Work to complete ->
Beginning with the first line of the data below, reproduce every line unchanged, ending with the line that holds "turquoise pyramid: 2 -> 4".

(Recorded data)
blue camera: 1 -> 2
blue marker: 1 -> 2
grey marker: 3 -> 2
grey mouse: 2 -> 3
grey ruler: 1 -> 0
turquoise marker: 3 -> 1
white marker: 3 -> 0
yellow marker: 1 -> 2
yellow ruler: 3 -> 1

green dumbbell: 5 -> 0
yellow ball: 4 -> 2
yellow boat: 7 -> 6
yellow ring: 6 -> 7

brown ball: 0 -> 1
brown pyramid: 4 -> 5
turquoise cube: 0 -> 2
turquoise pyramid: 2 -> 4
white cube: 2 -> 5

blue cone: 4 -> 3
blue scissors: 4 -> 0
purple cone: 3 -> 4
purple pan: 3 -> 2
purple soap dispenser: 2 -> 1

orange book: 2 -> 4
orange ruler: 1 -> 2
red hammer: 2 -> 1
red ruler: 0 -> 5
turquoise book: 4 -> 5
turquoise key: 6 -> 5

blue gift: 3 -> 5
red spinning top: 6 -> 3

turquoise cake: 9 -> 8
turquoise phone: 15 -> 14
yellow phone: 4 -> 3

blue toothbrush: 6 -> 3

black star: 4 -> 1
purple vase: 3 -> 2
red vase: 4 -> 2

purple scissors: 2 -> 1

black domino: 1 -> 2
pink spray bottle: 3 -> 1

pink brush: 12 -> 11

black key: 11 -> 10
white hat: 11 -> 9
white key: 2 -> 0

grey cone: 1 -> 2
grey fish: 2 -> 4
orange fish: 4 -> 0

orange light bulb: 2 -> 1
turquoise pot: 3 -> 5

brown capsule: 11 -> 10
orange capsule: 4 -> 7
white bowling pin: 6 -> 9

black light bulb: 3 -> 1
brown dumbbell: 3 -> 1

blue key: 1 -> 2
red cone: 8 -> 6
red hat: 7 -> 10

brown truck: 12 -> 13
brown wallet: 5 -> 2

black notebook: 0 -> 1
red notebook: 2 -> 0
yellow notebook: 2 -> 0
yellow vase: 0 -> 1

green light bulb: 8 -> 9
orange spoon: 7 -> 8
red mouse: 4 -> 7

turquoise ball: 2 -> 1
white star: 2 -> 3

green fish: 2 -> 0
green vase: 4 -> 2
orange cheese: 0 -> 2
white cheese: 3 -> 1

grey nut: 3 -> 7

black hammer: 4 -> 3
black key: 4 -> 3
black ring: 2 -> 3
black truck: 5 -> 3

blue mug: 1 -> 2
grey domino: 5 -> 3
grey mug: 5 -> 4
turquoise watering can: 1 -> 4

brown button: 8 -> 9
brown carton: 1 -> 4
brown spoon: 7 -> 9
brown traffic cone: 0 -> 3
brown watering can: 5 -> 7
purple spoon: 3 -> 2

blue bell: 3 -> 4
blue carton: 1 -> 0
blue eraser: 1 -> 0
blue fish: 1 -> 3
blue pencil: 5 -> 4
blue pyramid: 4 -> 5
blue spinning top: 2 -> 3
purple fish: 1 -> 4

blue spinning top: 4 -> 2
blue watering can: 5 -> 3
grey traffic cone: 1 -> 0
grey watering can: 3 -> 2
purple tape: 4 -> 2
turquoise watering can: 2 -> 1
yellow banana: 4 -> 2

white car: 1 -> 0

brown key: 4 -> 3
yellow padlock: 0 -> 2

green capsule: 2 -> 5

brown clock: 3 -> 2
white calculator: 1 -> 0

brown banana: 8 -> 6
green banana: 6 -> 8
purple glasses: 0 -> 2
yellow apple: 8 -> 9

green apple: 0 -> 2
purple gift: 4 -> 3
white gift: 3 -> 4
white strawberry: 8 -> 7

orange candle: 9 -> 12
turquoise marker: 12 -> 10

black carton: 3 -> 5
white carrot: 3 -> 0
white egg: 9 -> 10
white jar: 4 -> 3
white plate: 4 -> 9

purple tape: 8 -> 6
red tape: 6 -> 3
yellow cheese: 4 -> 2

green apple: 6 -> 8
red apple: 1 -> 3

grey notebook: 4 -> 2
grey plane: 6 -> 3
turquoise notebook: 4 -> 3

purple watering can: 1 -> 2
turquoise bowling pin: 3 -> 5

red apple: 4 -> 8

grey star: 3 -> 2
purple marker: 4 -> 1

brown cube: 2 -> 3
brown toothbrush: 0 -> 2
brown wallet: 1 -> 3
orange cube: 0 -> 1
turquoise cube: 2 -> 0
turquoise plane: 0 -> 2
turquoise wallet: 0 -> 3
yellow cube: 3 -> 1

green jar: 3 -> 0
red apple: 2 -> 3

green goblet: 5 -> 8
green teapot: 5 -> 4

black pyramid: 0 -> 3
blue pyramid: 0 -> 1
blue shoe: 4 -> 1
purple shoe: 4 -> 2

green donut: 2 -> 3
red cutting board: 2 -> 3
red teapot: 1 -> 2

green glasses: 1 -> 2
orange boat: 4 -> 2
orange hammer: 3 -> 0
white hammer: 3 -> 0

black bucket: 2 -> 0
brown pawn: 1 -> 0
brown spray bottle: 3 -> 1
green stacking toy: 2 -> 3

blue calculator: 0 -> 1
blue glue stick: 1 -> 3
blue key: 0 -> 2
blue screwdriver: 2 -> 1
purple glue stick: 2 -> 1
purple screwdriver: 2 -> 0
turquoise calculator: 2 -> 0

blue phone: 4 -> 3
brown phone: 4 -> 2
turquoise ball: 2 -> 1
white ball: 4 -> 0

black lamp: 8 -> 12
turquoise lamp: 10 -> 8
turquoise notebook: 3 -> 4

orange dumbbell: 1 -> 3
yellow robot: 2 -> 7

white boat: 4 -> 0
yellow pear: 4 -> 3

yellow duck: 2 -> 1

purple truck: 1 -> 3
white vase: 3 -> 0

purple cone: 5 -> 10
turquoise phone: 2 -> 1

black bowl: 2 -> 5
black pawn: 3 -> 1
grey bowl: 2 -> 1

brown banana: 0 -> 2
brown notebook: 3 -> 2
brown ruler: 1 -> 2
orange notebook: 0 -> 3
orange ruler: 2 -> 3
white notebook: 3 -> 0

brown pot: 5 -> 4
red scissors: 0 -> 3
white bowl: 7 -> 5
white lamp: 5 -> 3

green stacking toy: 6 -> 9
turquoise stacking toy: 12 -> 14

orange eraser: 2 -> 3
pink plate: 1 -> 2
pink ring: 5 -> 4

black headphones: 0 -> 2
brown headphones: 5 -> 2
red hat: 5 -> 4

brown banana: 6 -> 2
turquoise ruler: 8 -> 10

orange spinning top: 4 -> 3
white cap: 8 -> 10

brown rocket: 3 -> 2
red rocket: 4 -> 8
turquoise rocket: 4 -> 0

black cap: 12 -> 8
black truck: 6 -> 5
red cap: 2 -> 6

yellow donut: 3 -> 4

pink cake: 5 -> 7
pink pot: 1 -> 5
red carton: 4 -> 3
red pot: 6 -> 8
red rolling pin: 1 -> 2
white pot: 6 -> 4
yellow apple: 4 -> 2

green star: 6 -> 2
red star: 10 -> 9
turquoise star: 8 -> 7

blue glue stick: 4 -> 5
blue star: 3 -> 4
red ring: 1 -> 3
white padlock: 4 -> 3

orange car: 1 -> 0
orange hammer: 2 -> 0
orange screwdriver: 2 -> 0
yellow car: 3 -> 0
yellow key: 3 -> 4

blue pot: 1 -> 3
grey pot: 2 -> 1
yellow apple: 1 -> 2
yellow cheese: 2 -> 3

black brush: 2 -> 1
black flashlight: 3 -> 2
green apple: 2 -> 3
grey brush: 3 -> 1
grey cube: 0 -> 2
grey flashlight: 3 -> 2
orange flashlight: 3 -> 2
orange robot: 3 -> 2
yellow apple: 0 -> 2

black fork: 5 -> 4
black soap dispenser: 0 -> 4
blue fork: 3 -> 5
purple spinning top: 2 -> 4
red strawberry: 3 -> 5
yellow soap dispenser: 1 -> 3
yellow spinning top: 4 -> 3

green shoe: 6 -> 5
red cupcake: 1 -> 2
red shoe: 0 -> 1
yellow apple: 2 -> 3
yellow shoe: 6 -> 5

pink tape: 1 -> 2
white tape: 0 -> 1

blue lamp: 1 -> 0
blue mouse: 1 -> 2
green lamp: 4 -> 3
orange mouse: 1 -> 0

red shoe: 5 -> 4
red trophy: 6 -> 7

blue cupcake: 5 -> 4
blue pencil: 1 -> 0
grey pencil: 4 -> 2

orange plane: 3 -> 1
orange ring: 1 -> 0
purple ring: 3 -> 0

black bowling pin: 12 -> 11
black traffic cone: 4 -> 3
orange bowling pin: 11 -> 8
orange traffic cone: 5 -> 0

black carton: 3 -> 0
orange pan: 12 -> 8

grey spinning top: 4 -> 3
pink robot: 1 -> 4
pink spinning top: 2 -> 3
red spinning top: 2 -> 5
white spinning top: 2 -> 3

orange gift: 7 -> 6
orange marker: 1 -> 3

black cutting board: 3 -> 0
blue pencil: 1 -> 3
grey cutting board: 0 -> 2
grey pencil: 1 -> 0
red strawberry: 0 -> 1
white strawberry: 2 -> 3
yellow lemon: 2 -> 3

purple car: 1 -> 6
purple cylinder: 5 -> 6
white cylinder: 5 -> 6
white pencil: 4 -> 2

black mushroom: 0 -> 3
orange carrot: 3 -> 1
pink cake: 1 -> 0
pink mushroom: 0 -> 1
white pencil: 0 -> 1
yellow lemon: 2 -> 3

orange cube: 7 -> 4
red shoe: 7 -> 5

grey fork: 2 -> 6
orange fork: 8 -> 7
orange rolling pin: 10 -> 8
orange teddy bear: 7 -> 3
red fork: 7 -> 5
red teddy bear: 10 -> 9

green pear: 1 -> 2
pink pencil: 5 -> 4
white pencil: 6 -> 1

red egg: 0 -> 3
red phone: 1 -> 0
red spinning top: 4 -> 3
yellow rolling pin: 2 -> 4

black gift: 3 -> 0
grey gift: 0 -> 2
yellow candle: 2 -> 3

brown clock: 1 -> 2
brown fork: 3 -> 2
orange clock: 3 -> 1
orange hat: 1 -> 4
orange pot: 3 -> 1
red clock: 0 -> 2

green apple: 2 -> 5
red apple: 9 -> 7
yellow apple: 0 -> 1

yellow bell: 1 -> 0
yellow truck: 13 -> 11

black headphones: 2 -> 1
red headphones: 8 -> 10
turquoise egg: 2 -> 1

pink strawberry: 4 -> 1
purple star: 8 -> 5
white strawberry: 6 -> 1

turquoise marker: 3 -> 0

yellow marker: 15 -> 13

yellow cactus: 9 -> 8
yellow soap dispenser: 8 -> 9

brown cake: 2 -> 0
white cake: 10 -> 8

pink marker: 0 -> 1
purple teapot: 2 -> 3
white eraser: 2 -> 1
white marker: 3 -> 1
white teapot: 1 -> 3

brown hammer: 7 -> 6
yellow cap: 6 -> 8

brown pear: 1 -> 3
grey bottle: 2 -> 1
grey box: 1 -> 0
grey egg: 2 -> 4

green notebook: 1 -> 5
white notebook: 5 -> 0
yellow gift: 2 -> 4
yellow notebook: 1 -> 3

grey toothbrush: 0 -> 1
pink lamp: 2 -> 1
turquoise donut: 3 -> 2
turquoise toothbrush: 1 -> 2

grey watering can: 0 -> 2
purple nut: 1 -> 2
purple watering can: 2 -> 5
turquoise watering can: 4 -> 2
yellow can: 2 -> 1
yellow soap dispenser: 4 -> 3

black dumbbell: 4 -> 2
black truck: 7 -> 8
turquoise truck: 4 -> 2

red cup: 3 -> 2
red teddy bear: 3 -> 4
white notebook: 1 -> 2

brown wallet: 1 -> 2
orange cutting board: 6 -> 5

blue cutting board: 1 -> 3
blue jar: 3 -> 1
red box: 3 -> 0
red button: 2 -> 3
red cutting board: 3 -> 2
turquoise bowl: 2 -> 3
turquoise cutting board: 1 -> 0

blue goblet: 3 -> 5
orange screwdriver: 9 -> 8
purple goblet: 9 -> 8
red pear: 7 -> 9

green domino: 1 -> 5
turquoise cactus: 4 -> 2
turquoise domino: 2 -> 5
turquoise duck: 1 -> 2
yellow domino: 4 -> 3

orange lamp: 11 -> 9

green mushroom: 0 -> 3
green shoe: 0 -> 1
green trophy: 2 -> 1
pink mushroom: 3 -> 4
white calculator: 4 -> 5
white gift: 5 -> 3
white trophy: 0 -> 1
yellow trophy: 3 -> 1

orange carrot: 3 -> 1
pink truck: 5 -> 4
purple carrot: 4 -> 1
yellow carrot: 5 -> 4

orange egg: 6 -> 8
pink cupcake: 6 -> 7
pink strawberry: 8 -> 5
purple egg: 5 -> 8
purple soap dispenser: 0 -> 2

Completed task ->
blue camera: 1 -> 2
blue marker: 1 -> 2
grey marker: 3 -> 2
grey mouse: 2 -> 3
grey ruler: 1 -> 0
turquoise marker: 3 -> 1
white marker: 3 -> 0
yellow marker: 1 -> 2
yellow ruler: 3 -> 1

green dumbbell: 5 -> 0
yellow ball: 4 -> 2
yellow boat: 7 -> 6
yellow ring: 6 -> 7

brown ball: 0 -> 1
brown pyramid: 4 -> 5
turquoise cube: 0 -> 2
turquoise pyramid: 2 -> 4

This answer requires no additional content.